#### SUPPLIED MATERIAL:
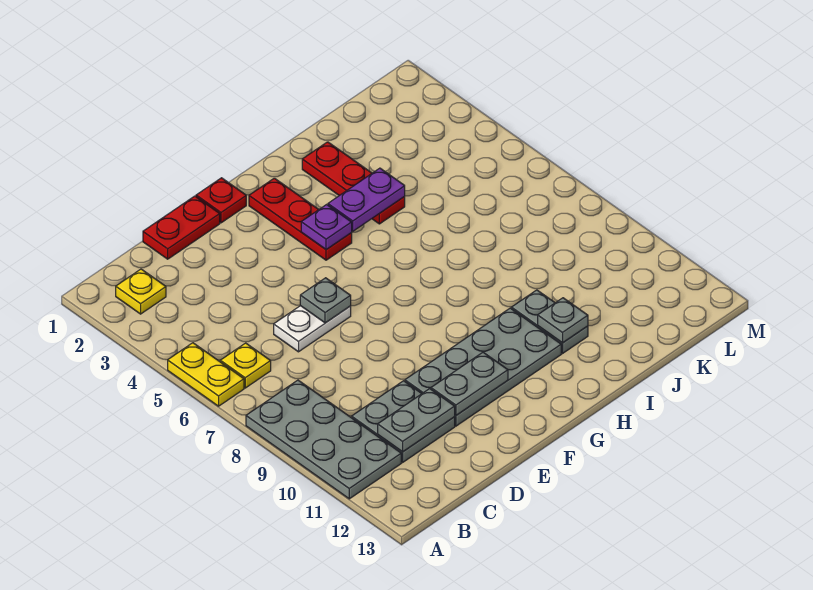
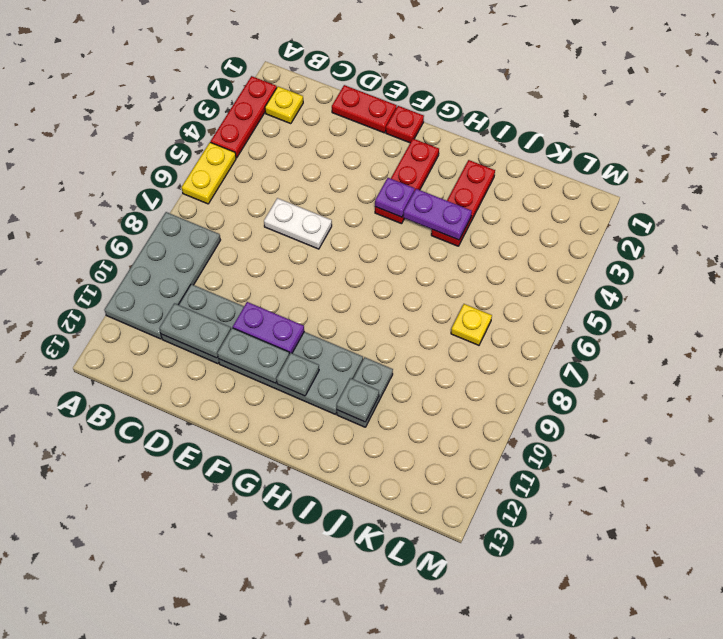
none -> red plate A2:A4 level 1
yellow plate B6 level 1 -> yellow plate K7 level 1
grey plate E6 level 2 -> grey plate G11 level 2
none -> purple plate E10:F10 level 2

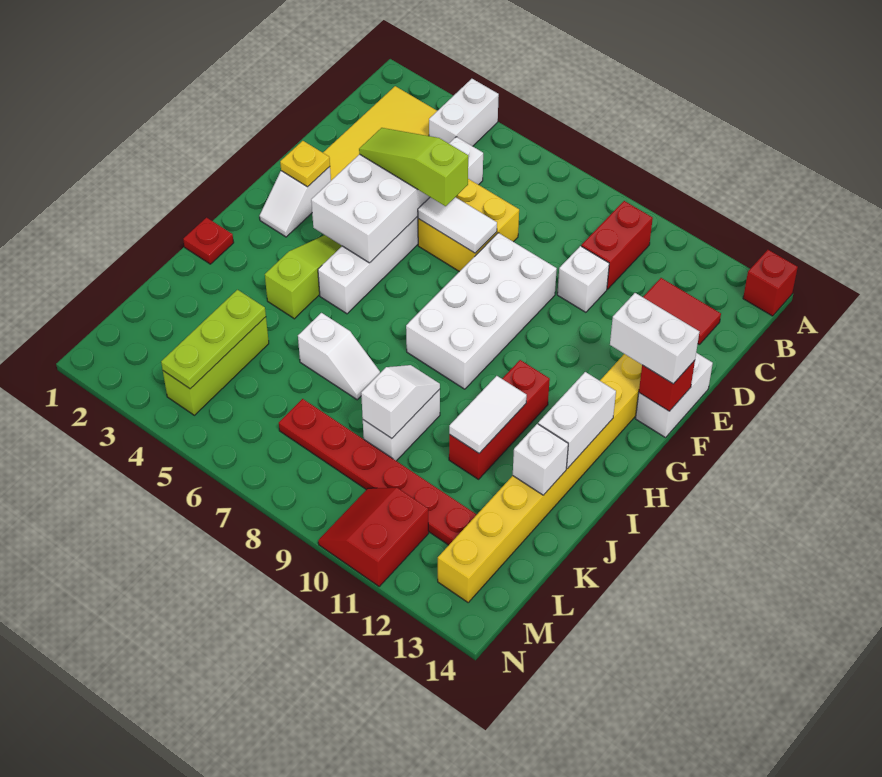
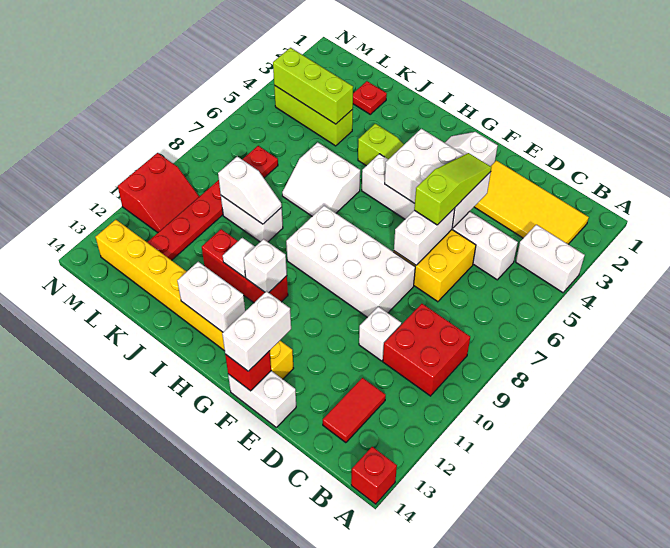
red brick B10:C10 level 1 -> red brick B9:C10 level 1
white tile E6:E7 level 2 -> white brick E6:E7 level 2
yellow plate F2 level 2 -> none
red plate I1 level 1 -> red plate K2 level 1
white tile I11:J11 level 2 -> white tile I11 level 2
white slope J6:J7 level 1 top 6 -> white slope I6:J7 level 1 top 6
white brick J13 level 2 -> white brick H11 level 2
lime plate K4:M4 level 2 -> lime brick K4:M4 level 2
red slope M10:N11 level 1 top 11 -> red slope M10:N11 level 1 top N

#### EXERCISE REQUIREMENTS:
Reproduce the whole listing exactly, but not the images in it.

#### THE COMPLETED TASK:
none -> red plate A2:A4 level 1
yellow plate B6 level 1 -> yellow plate K7 level 1
grey plate E6 level 2 -> grey plate G11 level 2
none -> purple plate E10:F10 level 2

red brick B10:C10 level 1 -> red brick B9:C10 level 1
white tile E6:E7 level 2 -> white brick E6:E7 level 2
yellow plate F2 level 2 -> none
red plate I1 level 1 -> red plate K2 level 1
white tile I11:J11 level 2 -> white tile I11 level 2
white slope J6:J7 level 1 top 6 -> white slope I6:J7 level 1 top 6
white brick J13 level 2 -> white brick H11 level 2
lime plate K4:M4 level 2 -> lime brick K4:M4 level 2
red slope M10:N11 level 1 top 11 -> red slope M10:N11 level 1 top N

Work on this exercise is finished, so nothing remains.